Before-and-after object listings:
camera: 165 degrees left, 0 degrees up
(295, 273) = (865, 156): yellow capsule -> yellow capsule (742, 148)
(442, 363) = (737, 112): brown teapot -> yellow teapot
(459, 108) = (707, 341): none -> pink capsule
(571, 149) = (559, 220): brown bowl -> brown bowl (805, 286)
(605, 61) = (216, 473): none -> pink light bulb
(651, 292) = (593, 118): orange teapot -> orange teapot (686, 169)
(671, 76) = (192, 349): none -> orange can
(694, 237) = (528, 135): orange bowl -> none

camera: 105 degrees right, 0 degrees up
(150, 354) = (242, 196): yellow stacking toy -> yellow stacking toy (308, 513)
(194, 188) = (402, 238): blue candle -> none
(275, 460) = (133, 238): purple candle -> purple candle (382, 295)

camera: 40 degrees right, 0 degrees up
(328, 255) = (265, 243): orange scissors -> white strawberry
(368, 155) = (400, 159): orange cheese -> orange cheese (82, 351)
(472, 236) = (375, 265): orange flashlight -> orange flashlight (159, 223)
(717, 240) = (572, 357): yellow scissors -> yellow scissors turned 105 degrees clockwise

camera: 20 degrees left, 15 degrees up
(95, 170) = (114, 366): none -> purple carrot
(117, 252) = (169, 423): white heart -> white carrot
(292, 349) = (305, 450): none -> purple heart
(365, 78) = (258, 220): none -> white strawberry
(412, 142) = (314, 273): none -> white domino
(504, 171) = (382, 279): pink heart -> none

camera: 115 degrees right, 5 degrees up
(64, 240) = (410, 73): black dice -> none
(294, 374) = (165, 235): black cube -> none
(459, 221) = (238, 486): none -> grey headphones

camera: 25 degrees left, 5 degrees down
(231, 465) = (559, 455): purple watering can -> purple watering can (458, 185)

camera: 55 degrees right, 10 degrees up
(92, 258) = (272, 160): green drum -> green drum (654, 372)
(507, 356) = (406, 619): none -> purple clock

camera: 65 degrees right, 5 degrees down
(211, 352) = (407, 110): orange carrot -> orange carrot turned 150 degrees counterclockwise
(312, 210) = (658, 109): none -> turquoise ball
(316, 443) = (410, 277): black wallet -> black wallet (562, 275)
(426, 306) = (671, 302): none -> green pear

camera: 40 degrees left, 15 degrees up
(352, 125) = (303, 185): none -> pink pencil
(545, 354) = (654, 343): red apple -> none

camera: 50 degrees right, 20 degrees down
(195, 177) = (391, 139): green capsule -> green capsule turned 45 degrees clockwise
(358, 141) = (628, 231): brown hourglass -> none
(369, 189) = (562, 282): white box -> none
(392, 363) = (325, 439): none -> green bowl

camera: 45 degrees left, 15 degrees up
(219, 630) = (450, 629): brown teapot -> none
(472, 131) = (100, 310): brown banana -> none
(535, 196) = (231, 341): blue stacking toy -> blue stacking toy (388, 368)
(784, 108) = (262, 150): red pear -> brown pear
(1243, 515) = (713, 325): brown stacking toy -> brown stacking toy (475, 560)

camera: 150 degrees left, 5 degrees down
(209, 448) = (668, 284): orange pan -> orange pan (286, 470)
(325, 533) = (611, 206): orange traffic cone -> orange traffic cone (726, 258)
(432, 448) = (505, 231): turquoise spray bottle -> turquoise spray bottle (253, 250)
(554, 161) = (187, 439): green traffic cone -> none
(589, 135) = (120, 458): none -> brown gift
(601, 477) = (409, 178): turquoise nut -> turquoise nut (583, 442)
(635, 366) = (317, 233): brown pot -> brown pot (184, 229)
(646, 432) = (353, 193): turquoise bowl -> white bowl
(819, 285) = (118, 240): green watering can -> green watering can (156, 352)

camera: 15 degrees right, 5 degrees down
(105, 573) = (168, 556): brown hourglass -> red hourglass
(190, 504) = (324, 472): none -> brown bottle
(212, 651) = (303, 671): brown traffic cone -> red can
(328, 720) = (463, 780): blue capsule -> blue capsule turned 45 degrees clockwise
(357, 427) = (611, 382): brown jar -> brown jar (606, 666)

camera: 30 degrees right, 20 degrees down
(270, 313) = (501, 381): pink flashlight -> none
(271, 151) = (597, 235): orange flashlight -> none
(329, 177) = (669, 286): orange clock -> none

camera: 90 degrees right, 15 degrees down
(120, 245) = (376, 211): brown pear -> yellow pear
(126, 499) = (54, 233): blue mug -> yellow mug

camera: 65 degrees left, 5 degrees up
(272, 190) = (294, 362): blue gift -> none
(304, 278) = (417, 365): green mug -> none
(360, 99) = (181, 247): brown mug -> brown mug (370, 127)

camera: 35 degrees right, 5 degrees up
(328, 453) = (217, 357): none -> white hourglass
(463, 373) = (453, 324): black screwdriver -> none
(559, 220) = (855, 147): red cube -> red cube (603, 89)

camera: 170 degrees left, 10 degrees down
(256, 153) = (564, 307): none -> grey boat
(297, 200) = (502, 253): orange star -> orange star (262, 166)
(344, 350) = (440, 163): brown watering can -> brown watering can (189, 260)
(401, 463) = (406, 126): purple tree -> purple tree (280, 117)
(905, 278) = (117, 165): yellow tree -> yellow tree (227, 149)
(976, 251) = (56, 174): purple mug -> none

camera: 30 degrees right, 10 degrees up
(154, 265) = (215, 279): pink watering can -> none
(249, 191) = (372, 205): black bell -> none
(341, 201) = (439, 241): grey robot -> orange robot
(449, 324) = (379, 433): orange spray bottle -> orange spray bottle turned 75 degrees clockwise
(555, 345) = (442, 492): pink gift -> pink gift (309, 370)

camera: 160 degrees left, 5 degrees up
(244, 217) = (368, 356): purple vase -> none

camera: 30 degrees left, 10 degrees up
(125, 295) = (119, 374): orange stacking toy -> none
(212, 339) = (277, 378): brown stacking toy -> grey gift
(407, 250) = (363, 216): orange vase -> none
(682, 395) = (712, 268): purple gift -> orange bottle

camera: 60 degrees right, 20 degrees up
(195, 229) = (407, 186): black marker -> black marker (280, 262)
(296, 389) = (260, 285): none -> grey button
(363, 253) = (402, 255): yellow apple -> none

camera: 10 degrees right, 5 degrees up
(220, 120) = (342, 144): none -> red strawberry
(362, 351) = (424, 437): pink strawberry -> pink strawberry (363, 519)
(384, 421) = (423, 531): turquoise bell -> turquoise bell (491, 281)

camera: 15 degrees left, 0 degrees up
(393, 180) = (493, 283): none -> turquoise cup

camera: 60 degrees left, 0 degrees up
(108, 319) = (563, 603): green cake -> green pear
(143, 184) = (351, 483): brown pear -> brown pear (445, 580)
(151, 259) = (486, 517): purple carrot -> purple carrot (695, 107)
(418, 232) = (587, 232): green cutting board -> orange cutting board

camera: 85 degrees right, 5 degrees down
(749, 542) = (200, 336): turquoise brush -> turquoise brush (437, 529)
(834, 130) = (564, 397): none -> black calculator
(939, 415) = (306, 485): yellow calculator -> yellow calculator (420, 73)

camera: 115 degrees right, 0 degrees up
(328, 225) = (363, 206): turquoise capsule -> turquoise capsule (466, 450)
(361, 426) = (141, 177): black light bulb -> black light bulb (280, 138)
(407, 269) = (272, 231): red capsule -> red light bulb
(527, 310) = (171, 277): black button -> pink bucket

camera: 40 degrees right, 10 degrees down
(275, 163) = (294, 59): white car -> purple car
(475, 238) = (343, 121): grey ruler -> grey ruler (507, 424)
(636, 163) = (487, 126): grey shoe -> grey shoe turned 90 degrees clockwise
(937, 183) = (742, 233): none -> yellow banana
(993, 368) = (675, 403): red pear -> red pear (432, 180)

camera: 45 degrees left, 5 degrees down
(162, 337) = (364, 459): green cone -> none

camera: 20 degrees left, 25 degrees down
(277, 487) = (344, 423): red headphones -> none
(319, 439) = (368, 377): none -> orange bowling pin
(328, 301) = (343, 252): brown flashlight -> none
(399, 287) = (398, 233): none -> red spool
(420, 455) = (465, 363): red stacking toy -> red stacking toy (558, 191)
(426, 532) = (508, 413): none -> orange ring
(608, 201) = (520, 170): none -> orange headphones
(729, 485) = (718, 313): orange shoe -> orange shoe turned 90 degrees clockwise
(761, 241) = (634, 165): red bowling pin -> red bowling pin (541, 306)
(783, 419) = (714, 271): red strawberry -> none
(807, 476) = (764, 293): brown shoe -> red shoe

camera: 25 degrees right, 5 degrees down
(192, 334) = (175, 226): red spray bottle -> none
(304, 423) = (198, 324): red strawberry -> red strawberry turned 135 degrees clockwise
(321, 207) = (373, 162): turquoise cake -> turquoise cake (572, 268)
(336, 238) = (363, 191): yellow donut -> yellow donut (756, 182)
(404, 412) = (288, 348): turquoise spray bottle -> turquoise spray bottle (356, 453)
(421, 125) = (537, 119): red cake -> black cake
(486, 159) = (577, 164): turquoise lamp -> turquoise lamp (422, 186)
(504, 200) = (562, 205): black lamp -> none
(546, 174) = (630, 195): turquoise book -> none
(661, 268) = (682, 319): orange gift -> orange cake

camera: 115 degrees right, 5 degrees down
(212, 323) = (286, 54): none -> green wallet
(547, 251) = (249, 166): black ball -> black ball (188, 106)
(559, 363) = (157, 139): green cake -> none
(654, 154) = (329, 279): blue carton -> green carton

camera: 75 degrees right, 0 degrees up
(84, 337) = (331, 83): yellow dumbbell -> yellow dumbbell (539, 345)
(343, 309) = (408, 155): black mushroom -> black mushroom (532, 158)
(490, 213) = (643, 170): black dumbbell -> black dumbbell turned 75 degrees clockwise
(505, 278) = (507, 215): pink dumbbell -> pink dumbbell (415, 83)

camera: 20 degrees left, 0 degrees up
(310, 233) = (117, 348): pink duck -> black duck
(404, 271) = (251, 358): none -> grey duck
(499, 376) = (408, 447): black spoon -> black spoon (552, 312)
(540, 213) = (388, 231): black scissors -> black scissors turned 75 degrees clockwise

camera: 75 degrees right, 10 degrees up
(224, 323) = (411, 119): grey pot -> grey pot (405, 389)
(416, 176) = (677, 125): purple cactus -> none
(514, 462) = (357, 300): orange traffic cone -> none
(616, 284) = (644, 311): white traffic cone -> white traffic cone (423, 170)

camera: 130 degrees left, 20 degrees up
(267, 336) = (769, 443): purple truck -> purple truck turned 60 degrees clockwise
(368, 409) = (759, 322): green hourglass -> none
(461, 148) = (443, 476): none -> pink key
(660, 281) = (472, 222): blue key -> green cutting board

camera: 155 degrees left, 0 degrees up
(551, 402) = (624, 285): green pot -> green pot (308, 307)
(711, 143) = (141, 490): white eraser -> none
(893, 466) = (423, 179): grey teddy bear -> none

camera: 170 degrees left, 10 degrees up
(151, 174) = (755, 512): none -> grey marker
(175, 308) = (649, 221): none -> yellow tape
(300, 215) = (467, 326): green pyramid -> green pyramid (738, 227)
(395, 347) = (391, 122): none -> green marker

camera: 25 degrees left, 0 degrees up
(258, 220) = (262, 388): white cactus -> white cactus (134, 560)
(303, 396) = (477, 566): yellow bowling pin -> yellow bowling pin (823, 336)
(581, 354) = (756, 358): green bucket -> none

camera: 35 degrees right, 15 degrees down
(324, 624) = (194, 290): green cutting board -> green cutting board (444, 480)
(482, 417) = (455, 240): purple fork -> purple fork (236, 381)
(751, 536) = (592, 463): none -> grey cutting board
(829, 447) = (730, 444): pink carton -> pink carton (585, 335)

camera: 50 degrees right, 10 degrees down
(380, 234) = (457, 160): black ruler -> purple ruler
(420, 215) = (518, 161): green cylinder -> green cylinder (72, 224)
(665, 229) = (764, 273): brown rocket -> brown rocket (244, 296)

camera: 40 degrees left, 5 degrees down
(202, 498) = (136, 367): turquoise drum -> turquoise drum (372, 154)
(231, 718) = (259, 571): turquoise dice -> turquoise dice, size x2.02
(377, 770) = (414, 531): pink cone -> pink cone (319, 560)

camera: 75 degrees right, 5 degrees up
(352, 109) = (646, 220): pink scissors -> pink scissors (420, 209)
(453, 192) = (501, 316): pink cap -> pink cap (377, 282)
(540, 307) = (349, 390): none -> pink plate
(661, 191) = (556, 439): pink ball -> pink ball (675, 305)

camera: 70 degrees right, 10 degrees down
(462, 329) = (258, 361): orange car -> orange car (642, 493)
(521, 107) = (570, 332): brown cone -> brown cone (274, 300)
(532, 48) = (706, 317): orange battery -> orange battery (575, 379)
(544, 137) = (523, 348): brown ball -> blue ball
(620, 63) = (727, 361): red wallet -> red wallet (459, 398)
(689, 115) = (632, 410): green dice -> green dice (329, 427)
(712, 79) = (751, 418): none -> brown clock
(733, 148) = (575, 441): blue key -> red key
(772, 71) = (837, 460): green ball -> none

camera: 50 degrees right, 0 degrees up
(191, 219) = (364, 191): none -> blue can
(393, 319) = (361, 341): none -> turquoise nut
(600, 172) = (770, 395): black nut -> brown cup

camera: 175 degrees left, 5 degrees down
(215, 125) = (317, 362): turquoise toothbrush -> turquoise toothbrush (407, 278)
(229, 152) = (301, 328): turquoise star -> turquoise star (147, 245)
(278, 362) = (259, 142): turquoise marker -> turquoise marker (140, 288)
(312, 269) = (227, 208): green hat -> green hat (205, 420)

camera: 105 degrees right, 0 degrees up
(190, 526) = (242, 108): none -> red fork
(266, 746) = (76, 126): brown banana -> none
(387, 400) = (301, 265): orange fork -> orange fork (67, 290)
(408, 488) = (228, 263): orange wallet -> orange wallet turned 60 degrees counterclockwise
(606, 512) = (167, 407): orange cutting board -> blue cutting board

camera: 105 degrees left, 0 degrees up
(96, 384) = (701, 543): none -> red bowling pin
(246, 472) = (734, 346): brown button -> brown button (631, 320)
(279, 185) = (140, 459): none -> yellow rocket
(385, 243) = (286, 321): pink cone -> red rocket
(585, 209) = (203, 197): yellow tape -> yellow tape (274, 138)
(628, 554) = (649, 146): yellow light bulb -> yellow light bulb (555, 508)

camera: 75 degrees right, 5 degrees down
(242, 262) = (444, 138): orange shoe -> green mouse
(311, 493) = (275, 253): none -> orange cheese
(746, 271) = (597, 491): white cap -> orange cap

EXERCISE DESCRIPTION |
In the entries above, the lines from the one bearing "camera: 85 degrees right, 5 degrees down" up to and including the one bearing "(937, 183) = (742, 233): none" should be transcribed exactly; no other line is wanted.

ANSWER SPACE |
camera: 85 degrees right, 5 degrees down
(749, 542) = (200, 336): turquoise brush -> turquoise brush (437, 529)
(834, 130) = (564, 397): none -> black calculator
(939, 415) = (306, 485): yellow calculator -> yellow calculator (420, 73)

camera: 115 degrees right, 0 degrees up
(328, 225) = (363, 206): turquoise capsule -> turquoise capsule (466, 450)
(361, 426) = (141, 177): black light bulb -> black light bulb (280, 138)
(407, 269) = (272, 231): red capsule -> red light bulb
(527, 310) = (171, 277): black button -> pink bucket

camera: 40 degrees right, 10 degrees down
(275, 163) = (294, 59): white car -> purple car
(475, 238) = (343, 121): grey ruler -> grey ruler (507, 424)
(636, 163) = (487, 126): grey shoe -> grey shoe turned 90 degrees clockwise
(937, 183) = (742, 233): none -> yellow banana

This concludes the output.